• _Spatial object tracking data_
☆ ☆ ☆ ☆ ☆
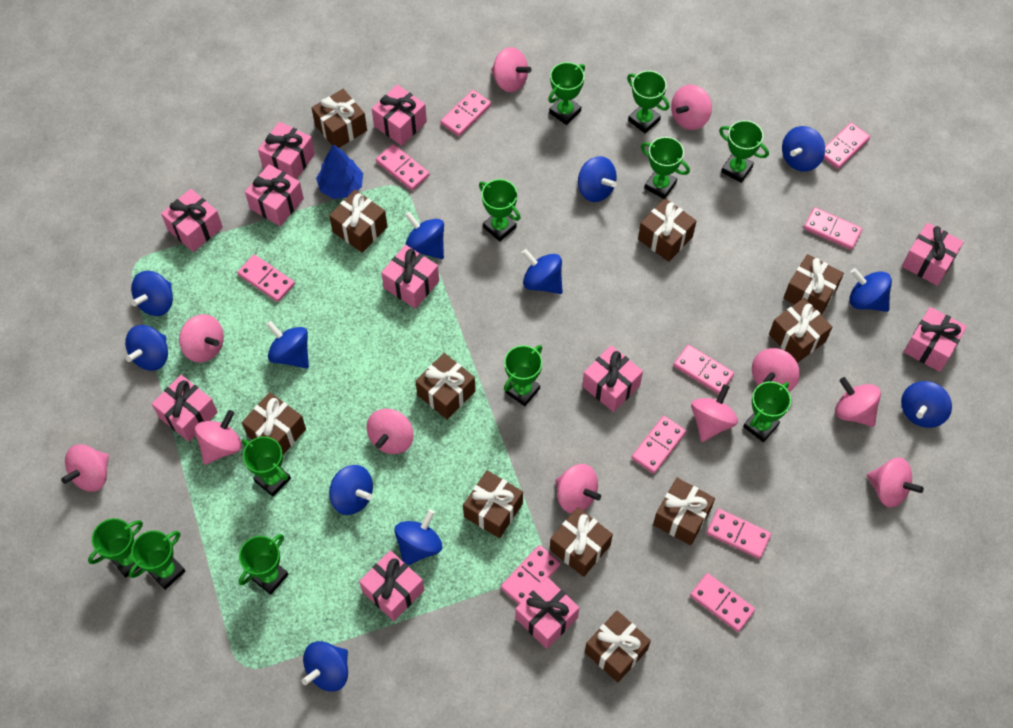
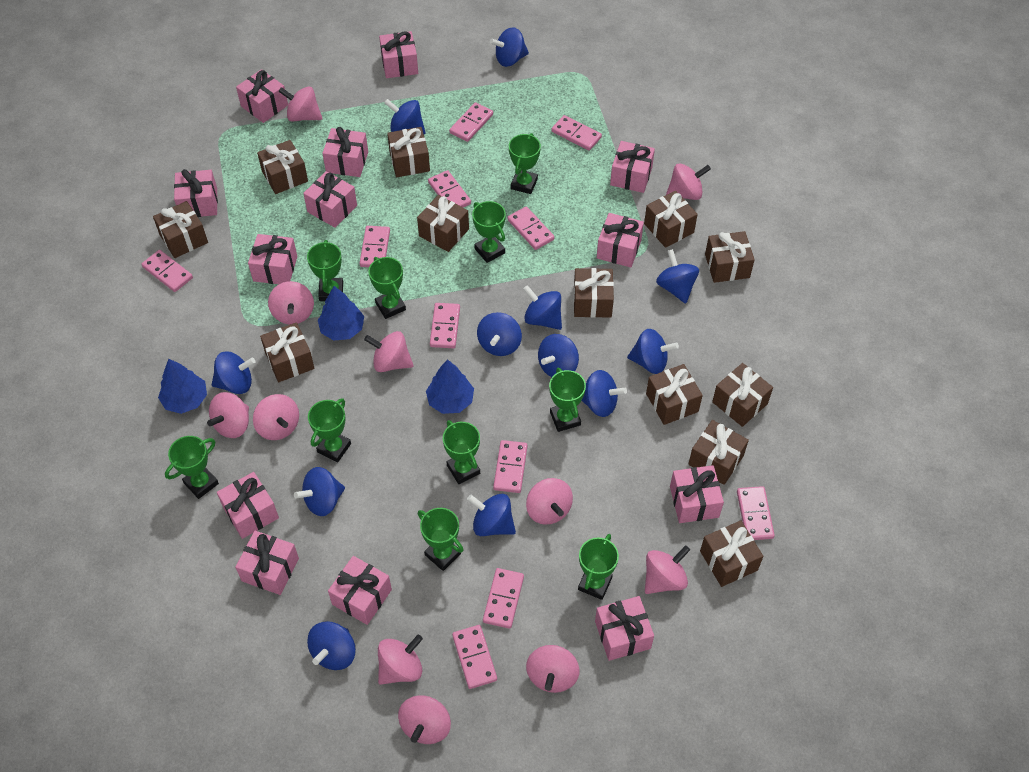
blue tree: 1 -> 3
brown gift: 11 -> 12
green trophy: 11 -> 10
pink domino: 10 -> 11
pink gift: 11 -> 13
☆ ☆ ☆ ☆ ☆
Please, without any pictures, print each entry exactly.

blue tree: 1 -> 3
brown gift: 11 -> 12
green trophy: 11 -> 10
pink domino: 10 -> 11
pink gift: 11 -> 13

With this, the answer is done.